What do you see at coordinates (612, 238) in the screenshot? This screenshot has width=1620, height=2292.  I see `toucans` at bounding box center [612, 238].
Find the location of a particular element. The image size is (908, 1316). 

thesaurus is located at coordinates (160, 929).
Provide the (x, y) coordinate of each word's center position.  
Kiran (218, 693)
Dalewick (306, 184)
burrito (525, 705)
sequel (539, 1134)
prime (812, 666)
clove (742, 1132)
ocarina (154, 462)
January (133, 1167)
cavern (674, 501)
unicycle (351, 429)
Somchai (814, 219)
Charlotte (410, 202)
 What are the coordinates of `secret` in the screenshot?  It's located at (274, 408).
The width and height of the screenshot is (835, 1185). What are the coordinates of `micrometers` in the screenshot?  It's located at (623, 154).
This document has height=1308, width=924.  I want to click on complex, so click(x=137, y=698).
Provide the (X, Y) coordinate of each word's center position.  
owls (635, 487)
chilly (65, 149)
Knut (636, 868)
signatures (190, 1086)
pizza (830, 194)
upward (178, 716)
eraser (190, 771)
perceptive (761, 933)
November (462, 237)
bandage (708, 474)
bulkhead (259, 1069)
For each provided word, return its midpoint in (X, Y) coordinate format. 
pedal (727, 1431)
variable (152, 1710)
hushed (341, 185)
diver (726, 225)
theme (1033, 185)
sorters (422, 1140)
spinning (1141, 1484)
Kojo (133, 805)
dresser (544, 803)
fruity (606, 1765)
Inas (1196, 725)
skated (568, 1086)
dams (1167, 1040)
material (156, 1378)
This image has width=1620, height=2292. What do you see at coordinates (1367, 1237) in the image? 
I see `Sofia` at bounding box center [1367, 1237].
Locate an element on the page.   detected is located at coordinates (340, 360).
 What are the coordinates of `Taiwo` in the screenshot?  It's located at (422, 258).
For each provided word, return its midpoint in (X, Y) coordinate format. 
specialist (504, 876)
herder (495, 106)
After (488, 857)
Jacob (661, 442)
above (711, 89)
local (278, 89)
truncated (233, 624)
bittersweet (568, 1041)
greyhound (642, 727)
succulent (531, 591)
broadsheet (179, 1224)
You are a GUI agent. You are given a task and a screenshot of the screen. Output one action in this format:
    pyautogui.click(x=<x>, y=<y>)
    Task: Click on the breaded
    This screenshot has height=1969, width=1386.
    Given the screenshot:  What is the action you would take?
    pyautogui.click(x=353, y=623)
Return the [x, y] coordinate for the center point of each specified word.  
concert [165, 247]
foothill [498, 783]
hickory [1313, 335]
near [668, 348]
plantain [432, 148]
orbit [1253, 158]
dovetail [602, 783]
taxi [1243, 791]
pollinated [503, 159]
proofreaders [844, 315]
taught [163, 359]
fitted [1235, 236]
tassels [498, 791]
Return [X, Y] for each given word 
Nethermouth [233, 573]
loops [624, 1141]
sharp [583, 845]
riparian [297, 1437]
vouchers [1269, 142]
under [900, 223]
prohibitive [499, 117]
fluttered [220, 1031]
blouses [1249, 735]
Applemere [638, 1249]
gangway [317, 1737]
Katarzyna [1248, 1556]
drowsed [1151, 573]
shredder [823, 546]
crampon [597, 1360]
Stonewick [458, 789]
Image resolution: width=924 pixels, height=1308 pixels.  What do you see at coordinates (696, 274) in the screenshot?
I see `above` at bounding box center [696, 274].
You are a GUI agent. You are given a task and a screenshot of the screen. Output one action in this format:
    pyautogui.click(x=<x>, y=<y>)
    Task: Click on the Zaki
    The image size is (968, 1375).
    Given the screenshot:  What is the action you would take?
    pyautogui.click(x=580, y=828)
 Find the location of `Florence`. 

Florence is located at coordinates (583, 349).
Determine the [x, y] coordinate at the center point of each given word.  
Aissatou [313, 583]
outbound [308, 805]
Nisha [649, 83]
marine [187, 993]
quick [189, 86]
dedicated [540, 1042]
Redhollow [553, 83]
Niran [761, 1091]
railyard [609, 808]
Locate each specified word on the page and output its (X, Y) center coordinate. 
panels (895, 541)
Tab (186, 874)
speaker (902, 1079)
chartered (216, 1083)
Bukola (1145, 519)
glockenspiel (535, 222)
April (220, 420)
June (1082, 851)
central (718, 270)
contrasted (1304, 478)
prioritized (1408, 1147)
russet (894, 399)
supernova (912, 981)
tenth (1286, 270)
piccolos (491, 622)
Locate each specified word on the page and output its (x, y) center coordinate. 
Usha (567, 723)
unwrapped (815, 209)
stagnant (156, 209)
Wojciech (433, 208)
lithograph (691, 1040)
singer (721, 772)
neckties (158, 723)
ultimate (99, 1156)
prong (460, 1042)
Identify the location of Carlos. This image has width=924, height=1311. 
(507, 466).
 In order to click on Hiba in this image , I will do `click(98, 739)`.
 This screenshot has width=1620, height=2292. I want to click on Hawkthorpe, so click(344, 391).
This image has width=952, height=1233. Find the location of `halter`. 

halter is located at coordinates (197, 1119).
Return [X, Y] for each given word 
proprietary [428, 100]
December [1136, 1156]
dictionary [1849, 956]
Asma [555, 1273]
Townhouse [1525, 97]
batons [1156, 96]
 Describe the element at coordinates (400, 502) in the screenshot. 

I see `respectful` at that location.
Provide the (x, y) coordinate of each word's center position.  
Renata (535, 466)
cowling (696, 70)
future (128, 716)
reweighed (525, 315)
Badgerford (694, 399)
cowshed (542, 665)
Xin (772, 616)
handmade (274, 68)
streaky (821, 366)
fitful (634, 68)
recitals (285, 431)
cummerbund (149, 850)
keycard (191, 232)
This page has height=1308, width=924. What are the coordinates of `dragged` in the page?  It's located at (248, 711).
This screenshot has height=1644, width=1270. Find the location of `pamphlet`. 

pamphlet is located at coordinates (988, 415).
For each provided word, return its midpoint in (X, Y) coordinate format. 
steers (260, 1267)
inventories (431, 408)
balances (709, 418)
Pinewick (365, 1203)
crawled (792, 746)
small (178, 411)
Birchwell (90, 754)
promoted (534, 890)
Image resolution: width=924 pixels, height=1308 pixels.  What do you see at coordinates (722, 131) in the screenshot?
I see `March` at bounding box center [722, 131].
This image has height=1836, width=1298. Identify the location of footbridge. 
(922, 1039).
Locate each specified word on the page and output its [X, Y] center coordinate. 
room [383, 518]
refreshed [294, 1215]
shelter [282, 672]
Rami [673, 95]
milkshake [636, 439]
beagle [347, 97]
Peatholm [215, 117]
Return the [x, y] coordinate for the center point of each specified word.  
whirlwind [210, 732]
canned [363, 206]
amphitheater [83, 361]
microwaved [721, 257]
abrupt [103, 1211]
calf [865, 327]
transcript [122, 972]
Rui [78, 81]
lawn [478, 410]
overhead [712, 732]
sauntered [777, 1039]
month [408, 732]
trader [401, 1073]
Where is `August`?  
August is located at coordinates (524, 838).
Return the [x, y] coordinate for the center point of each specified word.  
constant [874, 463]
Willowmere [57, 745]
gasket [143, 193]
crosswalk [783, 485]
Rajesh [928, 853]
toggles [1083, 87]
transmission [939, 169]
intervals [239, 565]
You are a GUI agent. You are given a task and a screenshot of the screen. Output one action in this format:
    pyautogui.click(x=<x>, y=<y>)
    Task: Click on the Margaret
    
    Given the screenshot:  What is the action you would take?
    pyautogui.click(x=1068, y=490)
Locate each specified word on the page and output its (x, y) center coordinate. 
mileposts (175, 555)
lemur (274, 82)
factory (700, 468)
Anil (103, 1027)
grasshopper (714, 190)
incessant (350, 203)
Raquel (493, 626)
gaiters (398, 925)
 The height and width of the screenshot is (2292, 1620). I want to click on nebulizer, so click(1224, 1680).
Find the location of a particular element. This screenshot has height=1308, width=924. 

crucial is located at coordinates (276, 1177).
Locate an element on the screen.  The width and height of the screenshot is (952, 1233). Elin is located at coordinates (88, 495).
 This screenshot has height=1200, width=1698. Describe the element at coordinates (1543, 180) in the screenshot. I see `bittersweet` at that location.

******************************

Consegna: Ricopia tali e quali le righe comprese tra quella che contiene "cummerbund (149, 850)" e quella che contiene "constant [874, 463]", entrambe incluse.

Soluzione:
cummerbund (149, 850)
keycard (191, 232)
This page has height=1308, width=924. What are the coordinates of `dragged` in the page?  It's located at (248, 711).
This screenshot has height=1644, width=1270. Find the location of `pamphlet`. 

pamphlet is located at coordinates (988, 415).
For each provided word, return its midpoint in (X, Y) coordinate format. 
steers (260, 1267)
inventories (431, 408)
balances (709, 418)
Pinewick (365, 1203)
crawled (792, 746)
small (178, 411)
Birchwell (90, 754)
promoted (534, 890)
Image resolution: width=924 pixels, height=1308 pixels.  What do you see at coordinates (722, 131) in the screenshot?
I see `March` at bounding box center [722, 131].
This image has height=1836, width=1298. Identify the location of footbridge. 
(922, 1039).
Locate each specified word on the page and output its [X, Y] center coordinate. 
room [383, 518]
refreshed [294, 1215]
shelter [282, 672]
Rami [673, 95]
milkshake [636, 439]
beagle [347, 97]
Peatholm [215, 117]
Return the [x, y] coordinate for the center point of each specified word.  
whirlwind [210, 732]
canned [363, 206]
amphitheater [83, 361]
microwaved [721, 257]
abrupt [103, 1211]
calf [865, 327]
transcript [122, 972]
Rui [78, 81]
lawn [478, 410]
overhead [712, 732]
sauntered [777, 1039]
month [408, 732]
trader [401, 1073]
Where is `August`?  
August is located at coordinates (524, 838).
Return the [x, y] coordinate for the center point of each specified word.  
constant [874, 463]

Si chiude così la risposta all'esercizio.